[Input records]
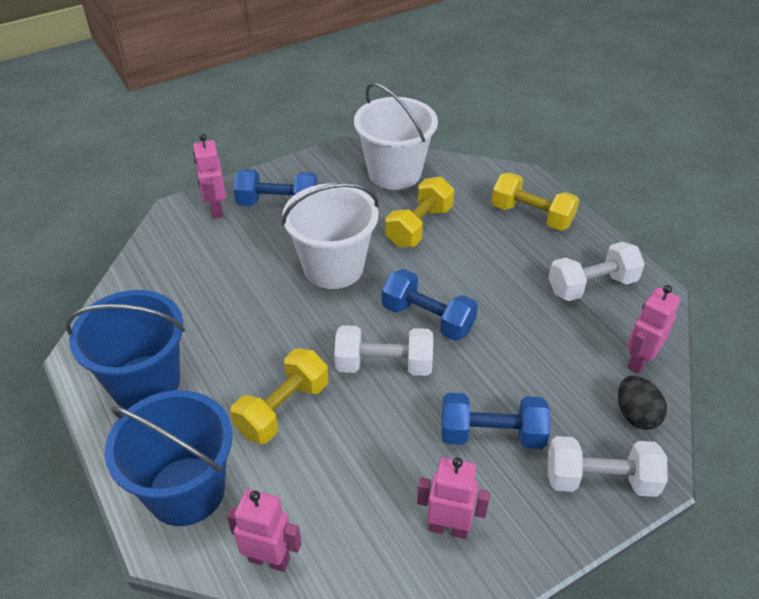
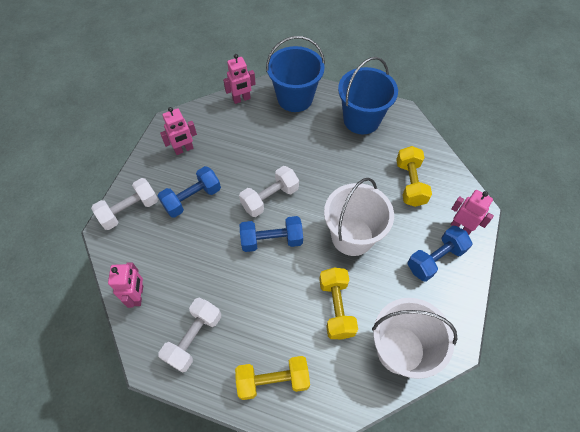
camera: 140 degrees right, 15 degrees up
yellow dumbbell [230,348,329,444] -> yellow dumbbell moved to [396,146,432,207]
black egg [618,376,667,430] -> none

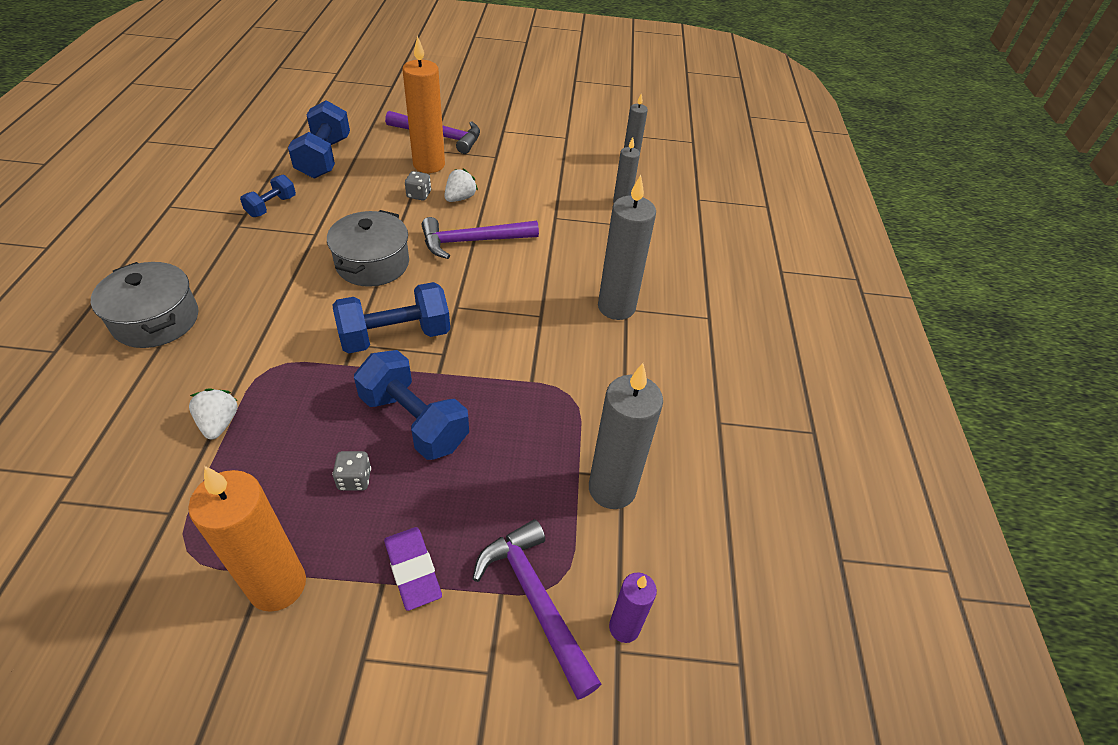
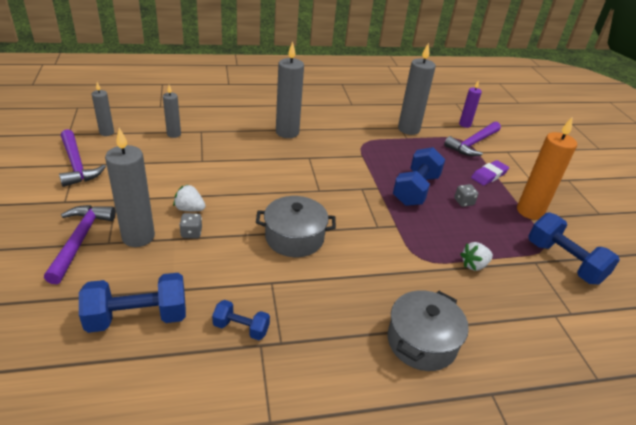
camera: 105 degrees left, 10 degrees down
blue dumbbell [333,282,450,353] -> blue dumbbell moved to [528,212,620,285]
orange candle [403,35,445,173] -> grey candle [105,128,155,247]
purple hammer [422,217,539,259] -> purple hammer moved to [59,129,106,187]

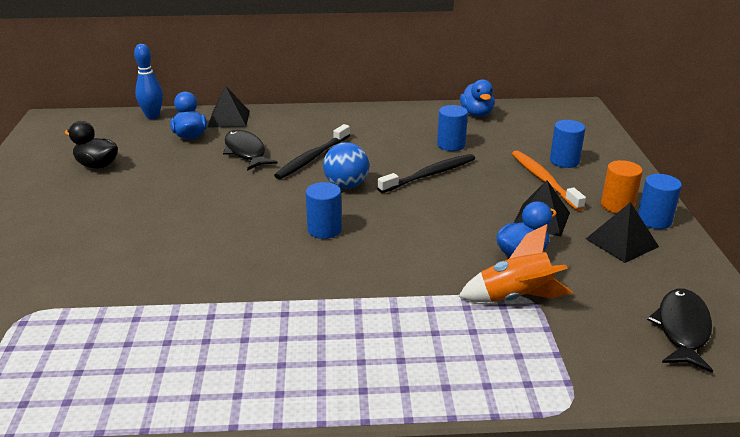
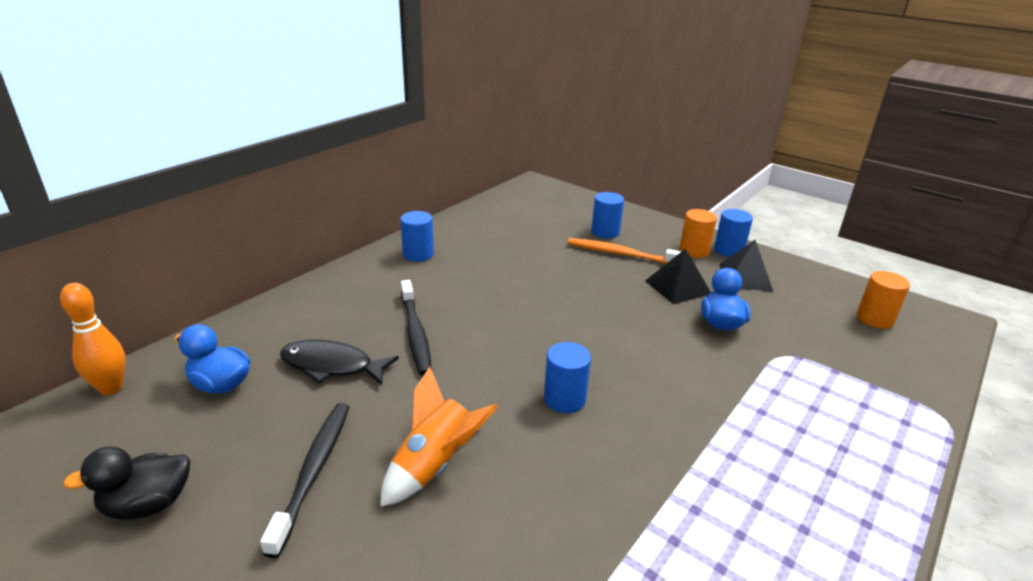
camera: 50 degrees left, 0 degrees up
blue bowling pin [134,44,163,119] -> orange bowling pin [60,283,126,395]
black pyramid [207,86,250,128] -> none
blue ball [323,142,369,189] -> none
black toothbrush [377,154,475,193] -> black toothbrush moved to [260,403,350,558]
blue cylinder [437,105,468,151] -> blue cylinder moved to [400,211,434,262]
orange rocket [458,224,573,302] -> orange rocket moved to [380,367,498,507]
blue duck [460,79,495,117] -> none
black fish [647,289,713,373] -> orange cylinder [857,271,910,329]

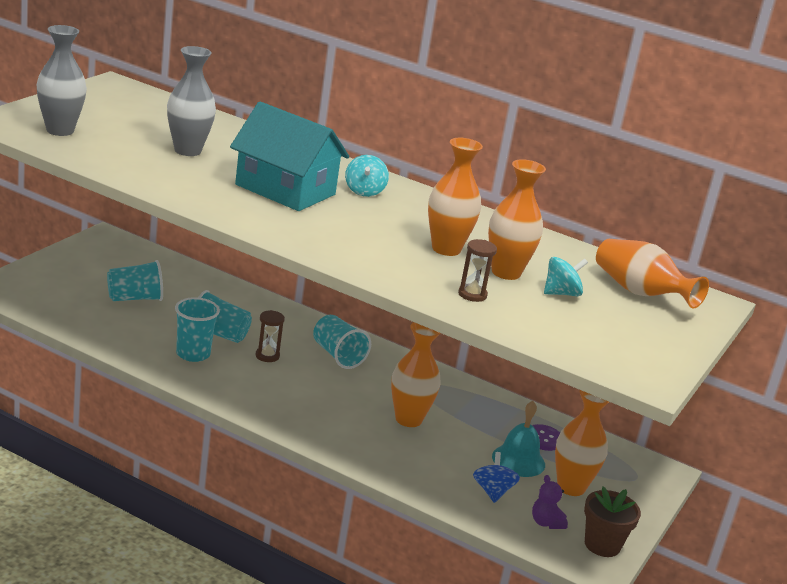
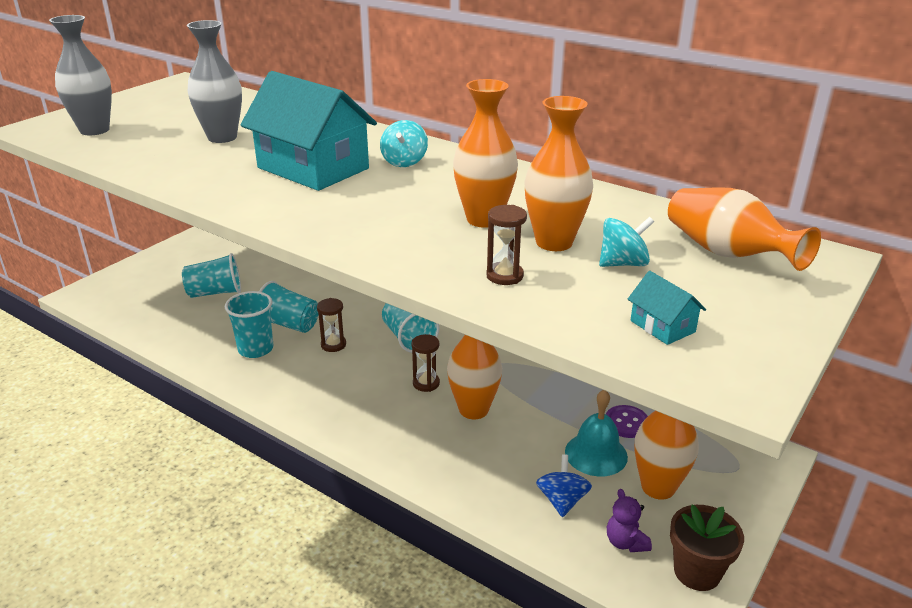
camera: 10 degrees right, 5 degrees up
none -> brown hourglass [411,334,440,392]
none -> turquoise house [628,271,706,345]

[How to complete this task] Find every line above that includes the word "cylinder", then state how many there are and nothing more.

[Answer to the problem] 2